Instructions for the task: With the pictures left out, restate exactly the part below that opens with the line containing "TFT1 pin CS: 3 -> 7" and closes with the line containing "TFT1 pin VCC: none -> VIN".

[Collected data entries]
----------
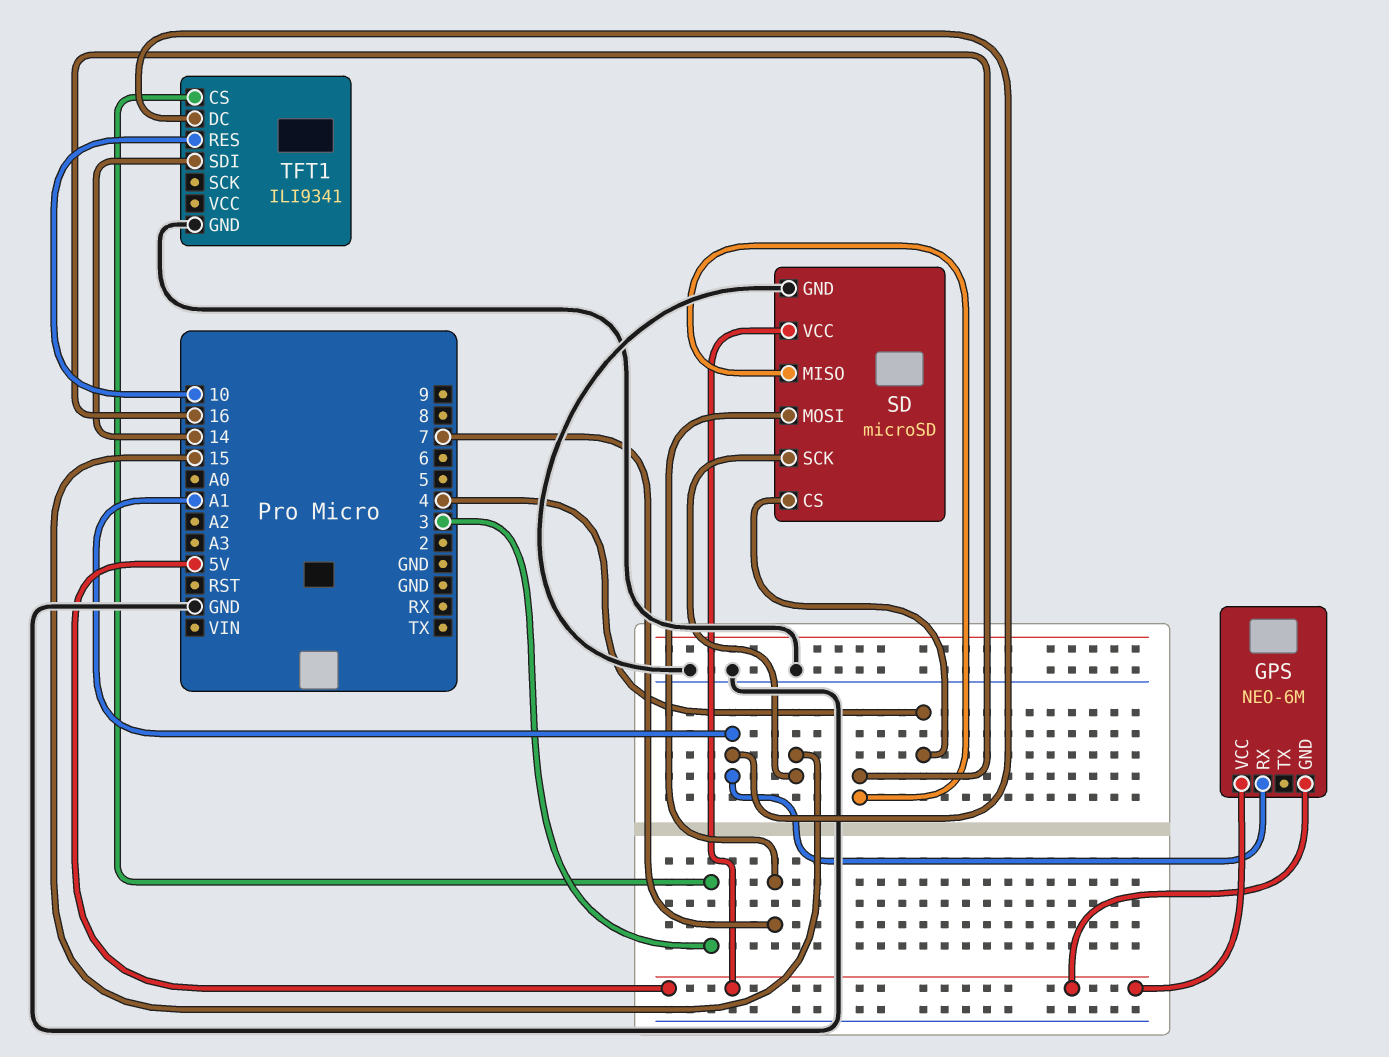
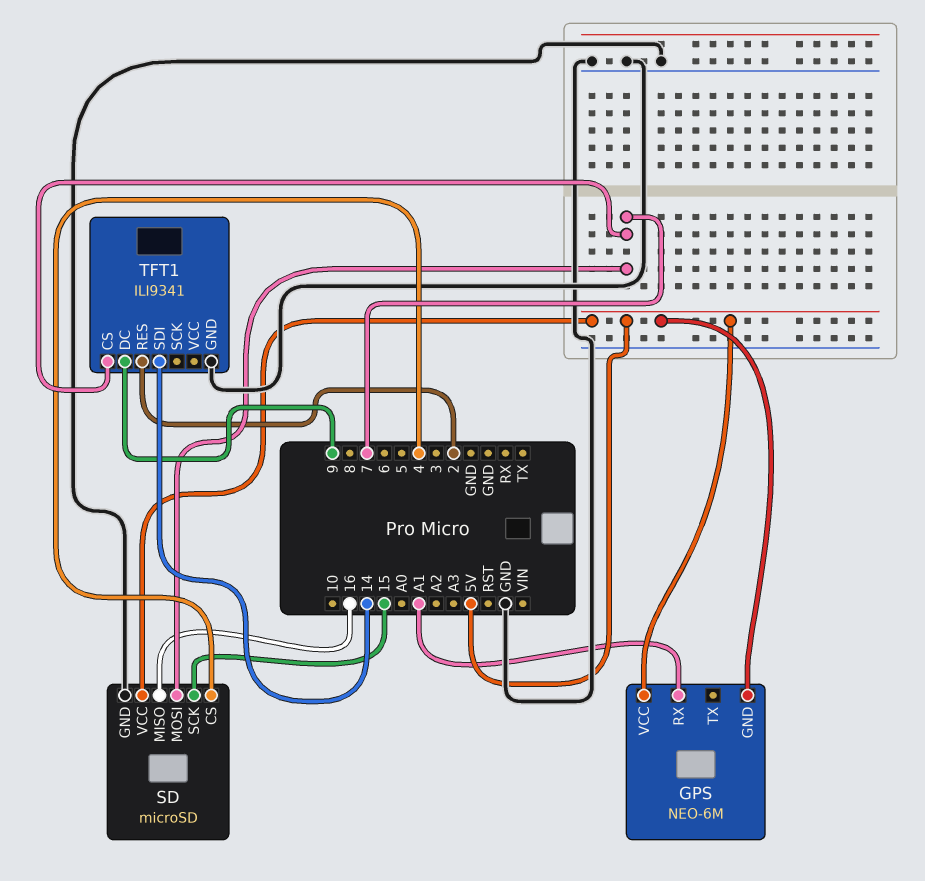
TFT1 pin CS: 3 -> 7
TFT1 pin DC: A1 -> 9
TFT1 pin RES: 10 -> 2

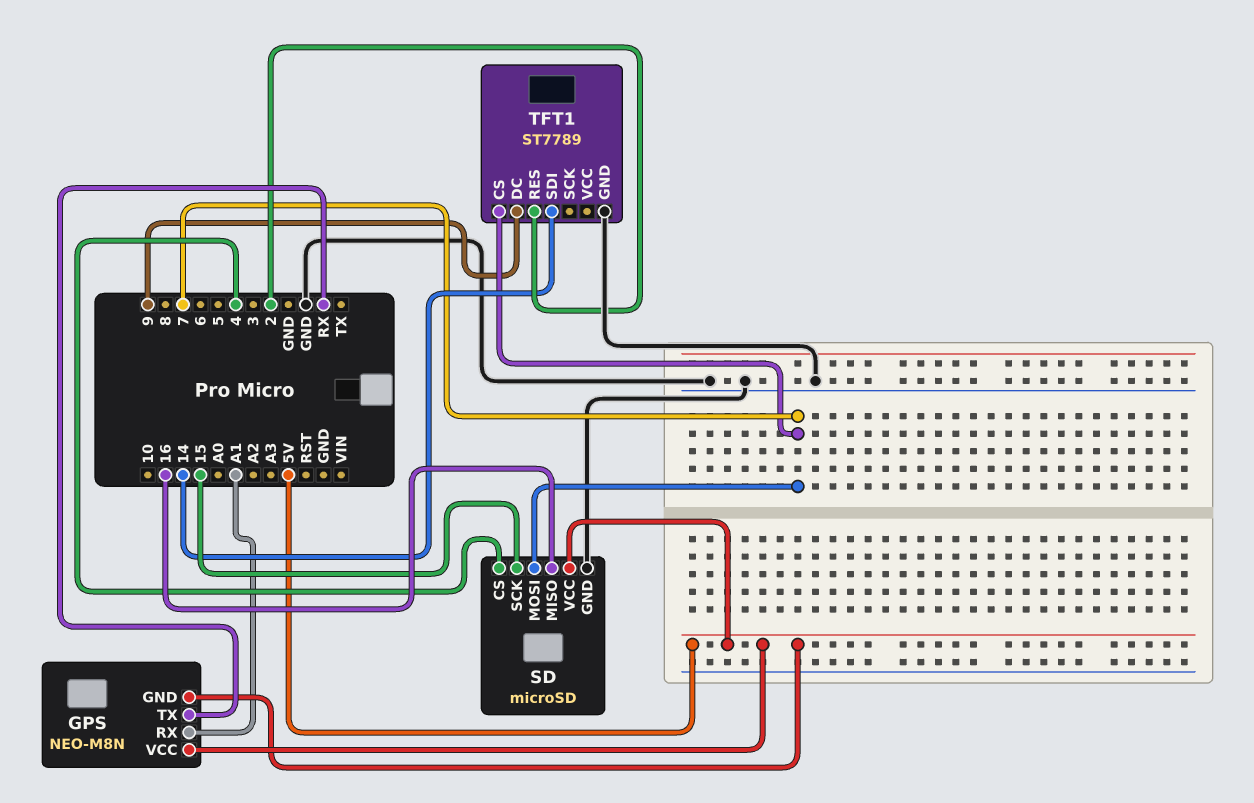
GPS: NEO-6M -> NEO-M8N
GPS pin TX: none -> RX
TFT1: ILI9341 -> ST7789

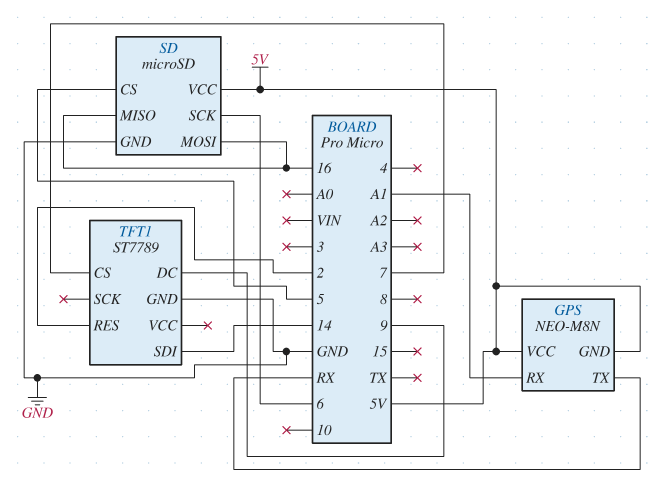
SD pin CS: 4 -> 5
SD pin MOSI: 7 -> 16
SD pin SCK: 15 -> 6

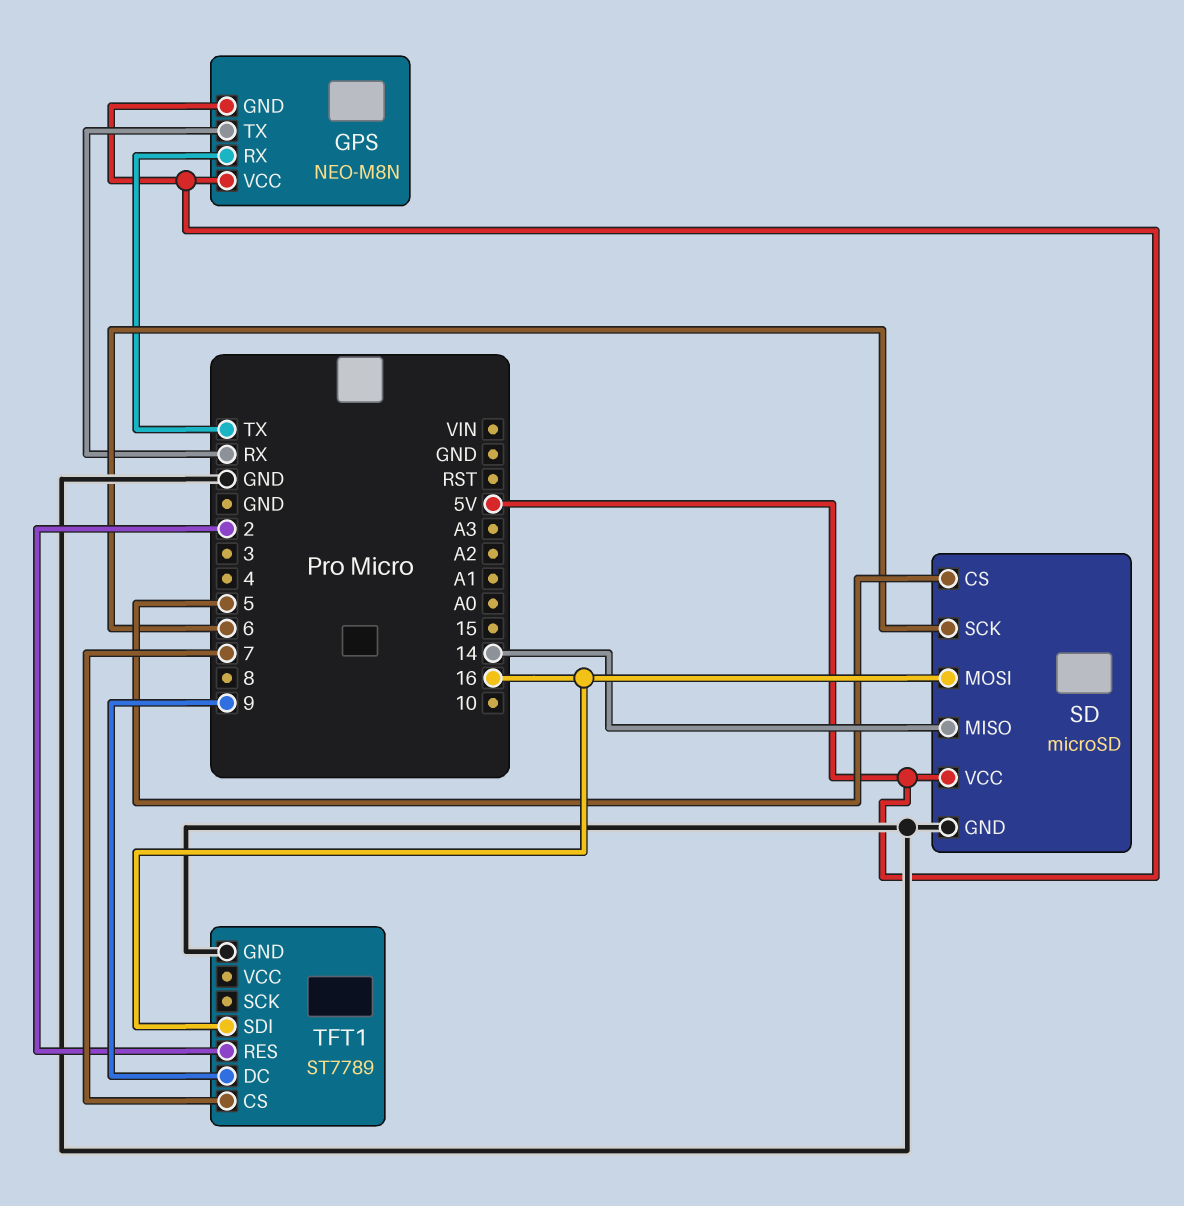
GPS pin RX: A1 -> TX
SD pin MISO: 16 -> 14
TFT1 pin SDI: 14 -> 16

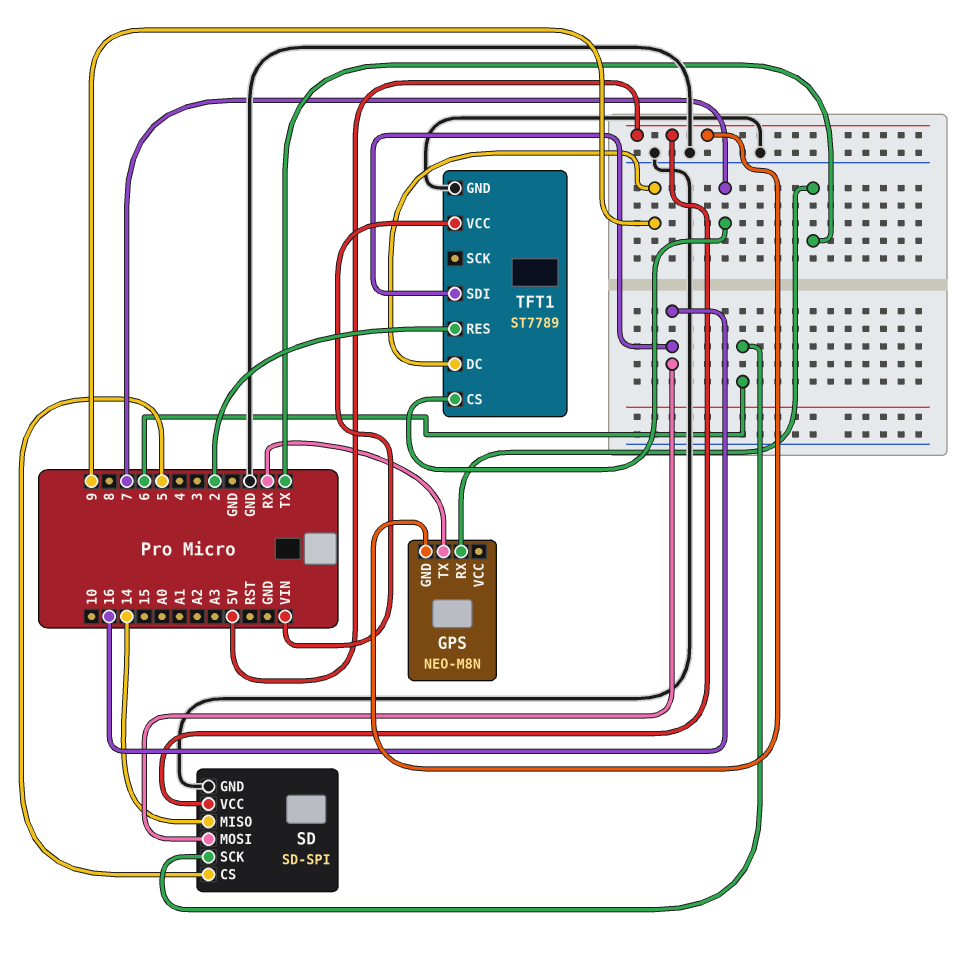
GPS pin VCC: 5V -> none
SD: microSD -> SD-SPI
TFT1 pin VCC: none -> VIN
----------
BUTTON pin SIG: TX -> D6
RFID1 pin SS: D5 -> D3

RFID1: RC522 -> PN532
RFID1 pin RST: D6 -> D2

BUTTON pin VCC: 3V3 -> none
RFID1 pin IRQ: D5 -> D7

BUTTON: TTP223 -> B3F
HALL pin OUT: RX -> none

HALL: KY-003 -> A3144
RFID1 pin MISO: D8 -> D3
----------
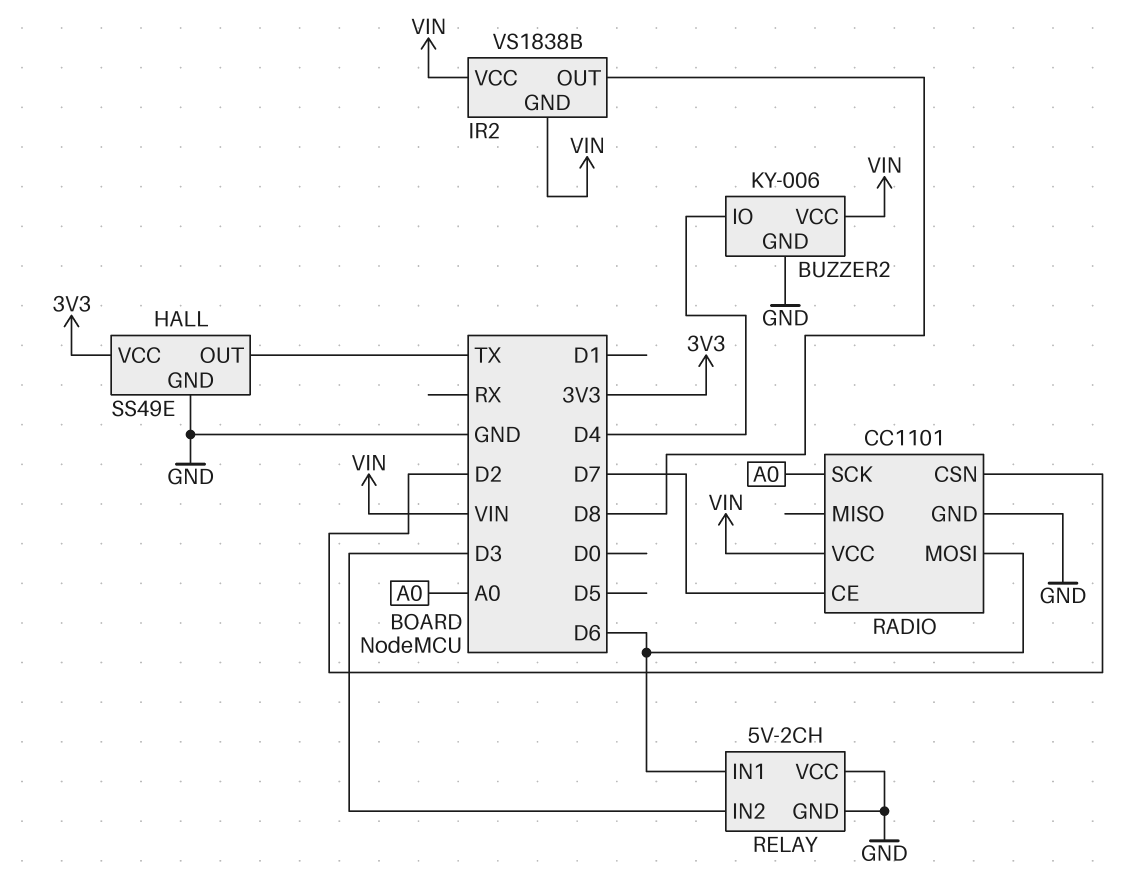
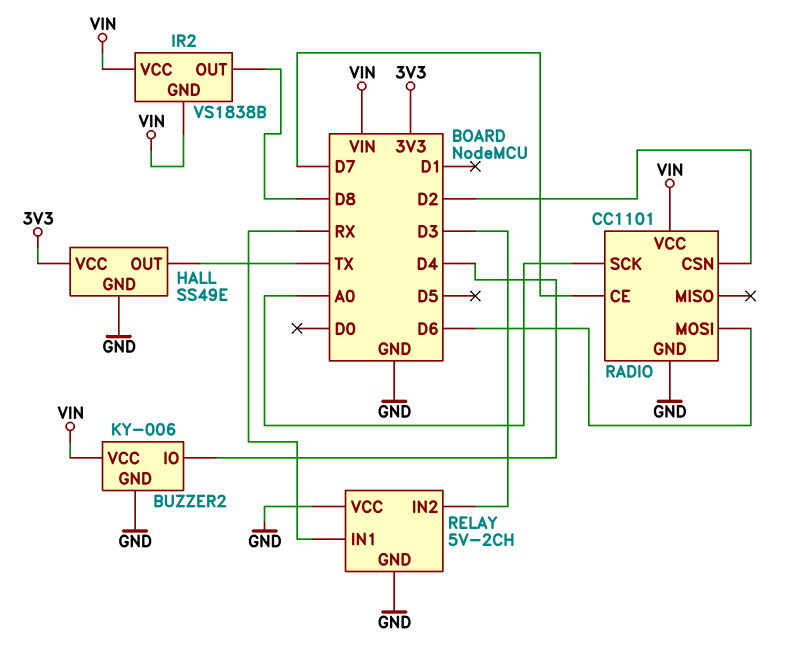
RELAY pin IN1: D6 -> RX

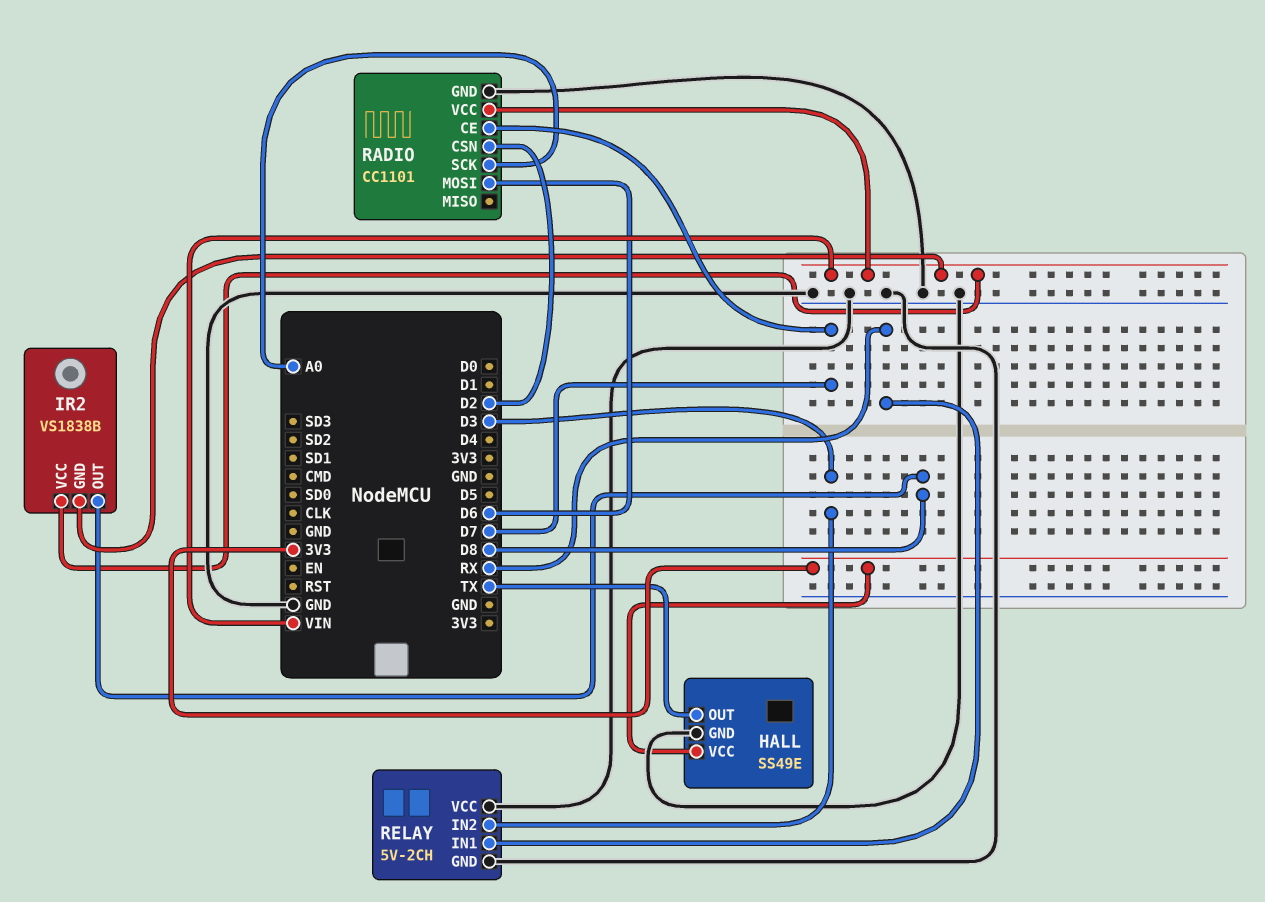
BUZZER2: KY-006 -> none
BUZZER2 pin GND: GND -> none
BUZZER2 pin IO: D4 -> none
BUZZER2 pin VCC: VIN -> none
----------
Result for this exercise:
TFT1 pin CS: 3 -> 7
TFT1 pin DC: A1 -> 9
TFT1 pin RES: 10 -> 2

GPS: NEO-6M -> NEO-M8N
GPS pin TX: none -> RX
TFT1: ILI9341 -> ST7789

SD pin CS: 4 -> 5
SD pin MOSI: 7 -> 16
SD pin SCK: 15 -> 6

GPS pin RX: A1 -> TX
SD pin MISO: 16 -> 14
TFT1 pin SDI: 14 -> 16

GPS pin VCC: 5V -> none
SD: microSD -> SD-SPI
TFT1 pin VCC: none -> VIN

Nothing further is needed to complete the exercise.